### TASK REQUIREMENTS
Across the entries that follow, tally every line holding the word "brick" and reply with the count alone.

### INFORMATION GIVEN
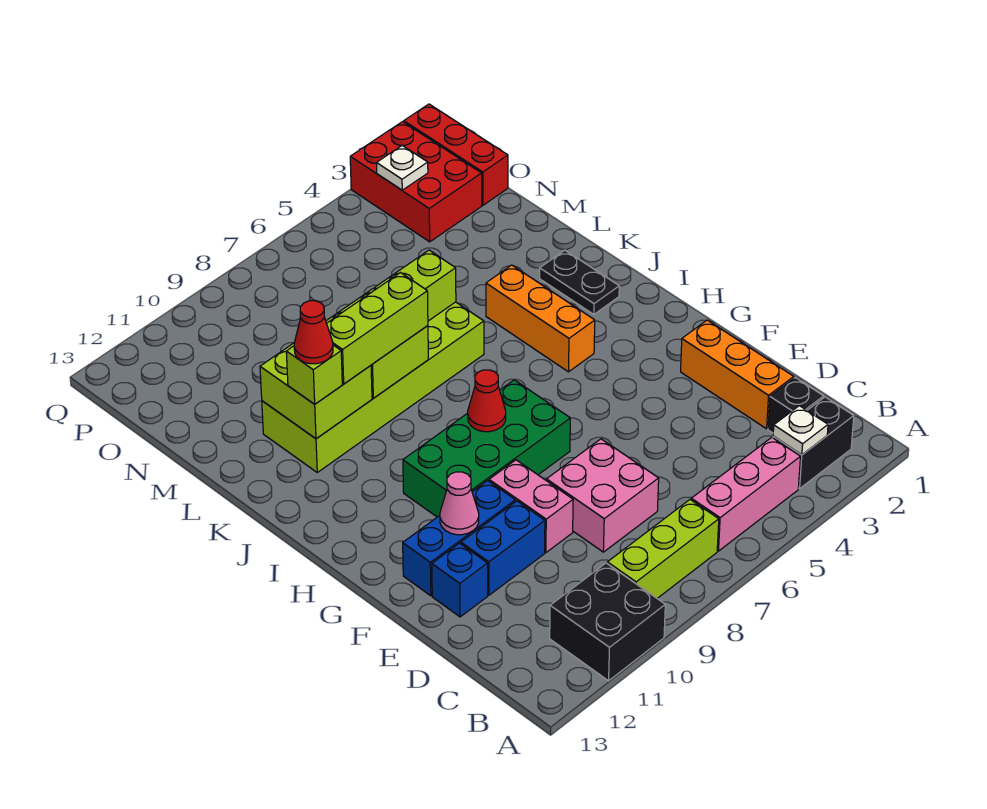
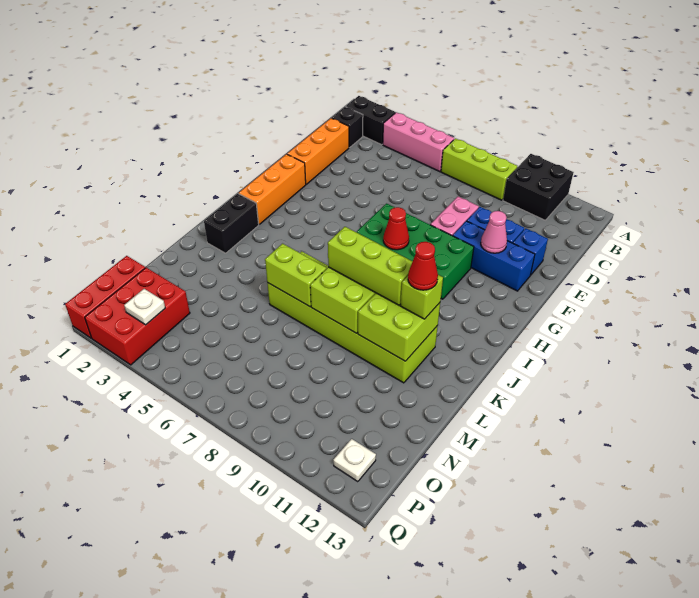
white plate B3 level 2 -> white plate P12 level 1
pink brick D7:E8 level 1 -> none
orange brick I4:K4 level 1 -> orange brick G2:I2 level 1
black plate J2:K2 level 1 -> black brick J2:K2 level 1

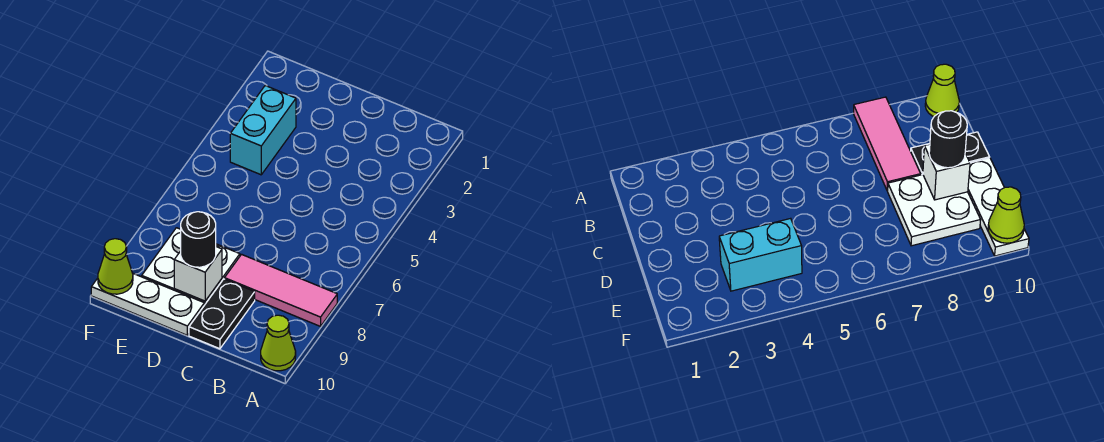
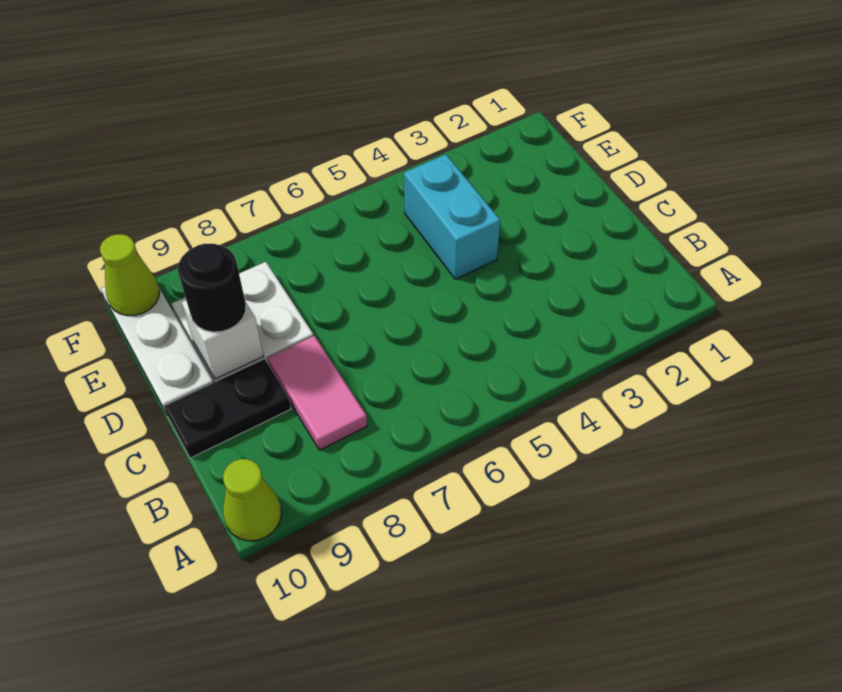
pink tile A8:C8 level 1 -> pink tile B8:C8 level 1
cyan brick E3:E4 level 1 -> cyan brick D4:E4 level 1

### SOLUTION TO THIS PROBLEM
4